**WHAT IS REQUIRED**
Among the lines of data below, reproduce only those from the one with "U42: NOT 74LS04" through the one with "J3 pin 2: N001 -> N005", exactly as they stand, both ends included.

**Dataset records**
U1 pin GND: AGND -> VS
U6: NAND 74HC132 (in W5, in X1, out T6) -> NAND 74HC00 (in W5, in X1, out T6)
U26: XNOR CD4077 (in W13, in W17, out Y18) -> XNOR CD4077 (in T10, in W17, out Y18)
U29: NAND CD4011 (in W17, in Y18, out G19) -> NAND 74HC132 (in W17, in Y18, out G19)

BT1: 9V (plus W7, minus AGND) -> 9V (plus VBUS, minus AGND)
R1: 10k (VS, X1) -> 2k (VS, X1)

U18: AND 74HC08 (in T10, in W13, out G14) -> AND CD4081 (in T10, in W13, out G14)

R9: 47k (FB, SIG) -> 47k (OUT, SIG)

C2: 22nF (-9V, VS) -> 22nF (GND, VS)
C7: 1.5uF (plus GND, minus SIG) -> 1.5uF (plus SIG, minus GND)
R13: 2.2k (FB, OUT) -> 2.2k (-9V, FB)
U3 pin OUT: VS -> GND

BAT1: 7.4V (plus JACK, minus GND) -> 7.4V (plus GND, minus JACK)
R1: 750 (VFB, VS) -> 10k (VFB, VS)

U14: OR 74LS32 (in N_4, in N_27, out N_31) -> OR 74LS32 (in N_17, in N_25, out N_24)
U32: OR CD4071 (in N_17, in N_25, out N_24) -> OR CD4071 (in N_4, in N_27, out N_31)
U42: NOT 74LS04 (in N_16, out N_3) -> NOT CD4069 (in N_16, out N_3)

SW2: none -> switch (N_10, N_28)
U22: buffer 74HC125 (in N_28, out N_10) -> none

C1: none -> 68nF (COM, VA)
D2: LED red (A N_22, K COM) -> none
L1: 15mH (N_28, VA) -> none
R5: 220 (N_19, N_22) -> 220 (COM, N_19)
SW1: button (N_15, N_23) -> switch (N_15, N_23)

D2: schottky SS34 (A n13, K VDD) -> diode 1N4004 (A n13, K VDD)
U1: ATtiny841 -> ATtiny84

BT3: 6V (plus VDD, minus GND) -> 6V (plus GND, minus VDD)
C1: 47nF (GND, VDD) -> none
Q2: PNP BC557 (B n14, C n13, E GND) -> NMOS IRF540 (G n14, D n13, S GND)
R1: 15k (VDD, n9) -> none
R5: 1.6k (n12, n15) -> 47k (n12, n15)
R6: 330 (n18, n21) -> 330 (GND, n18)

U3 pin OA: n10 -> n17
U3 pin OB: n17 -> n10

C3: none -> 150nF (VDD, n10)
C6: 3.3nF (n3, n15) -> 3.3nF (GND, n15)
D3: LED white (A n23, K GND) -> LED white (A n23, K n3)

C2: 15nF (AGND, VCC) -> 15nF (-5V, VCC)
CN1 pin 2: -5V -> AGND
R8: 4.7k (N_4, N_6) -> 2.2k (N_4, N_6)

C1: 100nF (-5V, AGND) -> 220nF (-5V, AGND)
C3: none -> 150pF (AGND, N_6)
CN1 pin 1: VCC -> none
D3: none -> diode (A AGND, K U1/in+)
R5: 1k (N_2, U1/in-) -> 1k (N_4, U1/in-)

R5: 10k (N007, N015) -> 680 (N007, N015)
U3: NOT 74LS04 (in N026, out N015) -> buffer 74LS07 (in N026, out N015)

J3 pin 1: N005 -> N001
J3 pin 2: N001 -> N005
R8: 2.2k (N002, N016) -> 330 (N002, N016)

**SOLUTION TO THE EXERCISE**
U42: NOT 74LS04 (in N_16, out N_3) -> NOT CD4069 (in N_16, out N_3)

SW2: none -> switch (N_10, N_28)
U22: buffer 74HC125 (in N_28, out N_10) -> none

C1: none -> 68nF (COM, VA)
D2: LED red (A N_22, K COM) -> none
L1: 15mH (N_28, VA) -> none
R5: 220 (N_19, N_22) -> 220 (COM, N_19)
SW1: button (N_15, N_23) -> switch (N_15, N_23)

D2: schottky SS34 (A n13, K VDD) -> diode 1N4004 (A n13, K VDD)
U1: ATtiny841 -> ATtiny84

BT3: 6V (plus VDD, minus GND) -> 6V (plus GND, minus VDD)
C1: 47nF (GND, VDD) -> none
Q2: PNP BC557 (B n14, C n13, E GND) -> NMOS IRF540 (G n14, D n13, S GND)
R1: 15k (VDD, n9) -> none
R5: 1.6k (n12, n15) -> 47k (n12, n15)
R6: 330 (n18, n21) -> 330 (GND, n18)

U3 pin OA: n10 -> n17
U3 pin OB: n17 -> n10

C3: none -> 150nF (VDD, n10)
C6: 3.3nF (n3, n15) -> 3.3nF (GND, n15)
D3: LED white (A n23, K GND) -> LED white (A n23, K n3)

C2: 15nF (AGND, VCC) -> 15nF (-5V, VCC)
CN1 pin 2: -5V -> AGND
R8: 4.7k (N_4, N_6) -> 2.2k (N_4, N_6)

C1: 100nF (-5V, AGND) -> 220nF (-5V, AGND)
C3: none -> 150pF (AGND, N_6)
CN1 pin 1: VCC -> none
D3: none -> diode (A AGND, K U1/in+)
R5: 1k (N_2, U1/in-) -> 1k (N_4, U1/in-)

R5: 10k (N007, N015) -> 680 (N007, N015)
U3: NOT 74LS04 (in N026, out N015) -> buffer 74LS07 (in N026, out N015)

J3 pin 1: N005 -> N001
J3 pin 2: N001 -> N005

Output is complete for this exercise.